[Spatial grounding data]
_ _ _

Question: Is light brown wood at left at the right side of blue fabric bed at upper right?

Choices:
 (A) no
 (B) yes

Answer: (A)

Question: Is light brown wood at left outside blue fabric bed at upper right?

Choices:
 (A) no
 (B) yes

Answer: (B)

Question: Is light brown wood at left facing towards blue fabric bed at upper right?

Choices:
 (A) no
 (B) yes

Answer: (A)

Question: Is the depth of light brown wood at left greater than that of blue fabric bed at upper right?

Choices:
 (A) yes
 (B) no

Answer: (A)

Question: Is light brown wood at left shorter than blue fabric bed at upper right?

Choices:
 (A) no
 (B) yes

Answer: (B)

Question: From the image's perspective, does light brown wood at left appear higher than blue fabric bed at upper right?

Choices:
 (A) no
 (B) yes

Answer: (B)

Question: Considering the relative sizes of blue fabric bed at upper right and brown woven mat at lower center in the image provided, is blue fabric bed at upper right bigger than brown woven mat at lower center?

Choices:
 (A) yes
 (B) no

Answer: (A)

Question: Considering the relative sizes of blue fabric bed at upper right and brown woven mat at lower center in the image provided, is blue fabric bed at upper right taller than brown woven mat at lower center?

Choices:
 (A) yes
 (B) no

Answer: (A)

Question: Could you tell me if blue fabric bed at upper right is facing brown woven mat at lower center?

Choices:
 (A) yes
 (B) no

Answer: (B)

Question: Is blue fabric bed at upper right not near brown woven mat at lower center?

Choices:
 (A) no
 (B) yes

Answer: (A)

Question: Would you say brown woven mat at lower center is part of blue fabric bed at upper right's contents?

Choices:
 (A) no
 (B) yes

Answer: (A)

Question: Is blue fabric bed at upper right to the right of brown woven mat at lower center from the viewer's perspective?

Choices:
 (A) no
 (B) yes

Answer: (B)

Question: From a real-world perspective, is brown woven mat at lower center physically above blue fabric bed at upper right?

_ _ _

Return all of the data above word for word, keeping every line unchanged.

## Answer below
Question: Is light brown wood at left at the right side of blue fabric bed at upper right?

Choices:
 (A) no
 (B) yes

Answer: (A)

Question: Is light brown wood at left outside blue fabric bed at upper right?

Choices:
 (A) no
 (B) yes

Answer: (B)

Question: Is light brown wood at left facing towards blue fabric bed at upper right?

Choices:
 (A) no
 (B) yes

Answer: (A)

Question: Is the depth of light brown wood at left greater than that of blue fabric bed at upper right?

Choices:
 (A) yes
 (B) no

Answer: (A)

Question: Is light brown wood at left shorter than blue fabric bed at upper right?

Choices:
 (A) no
 (B) yes

Answer: (B)

Question: From the image's perspective, does light brown wood at left appear higher than blue fabric bed at upper right?

Choices:
 (A) no
 (B) yes

Answer: (B)

Question: Considering the relative sizes of blue fabric bed at upper right and brown woven mat at lower center in the image provided, is blue fabric bed at upper right bigger than brown woven mat at lower center?

Choices:
 (A) yes
 (B) no

Answer: (A)

Question: Considering the relative sizes of blue fabric bed at upper right and brown woven mat at lower center in the image provided, is blue fabric bed at upper right taller than brown woven mat at lower center?

Choices:
 (A) yes
 (B) no

Answer: (A)

Question: Could you tell me if blue fabric bed at upper right is facing brown woven mat at lower center?

Choices:
 (A) yes
 (B) no

Answer: (B)

Question: Is blue fabric bed at upper right not near brown woven mat at lower center?

Choices:
 (A) no
 (B) yes

Answer: (A)

Question: Would you say brown woven mat at lower center is part of blue fabric bed at upper right's contents?

Choices:
 (A) no
 (B) yes

Answer: (A)

Question: Is blue fabric bed at upper right to the right of brown woven mat at lower center from the viewer's perspective?

Choices:
 (A) no
 (B) yes

Answer: (B)

Question: From a real-world perspective, is brown woven mat at lower center physically above blue fabric bed at upper right?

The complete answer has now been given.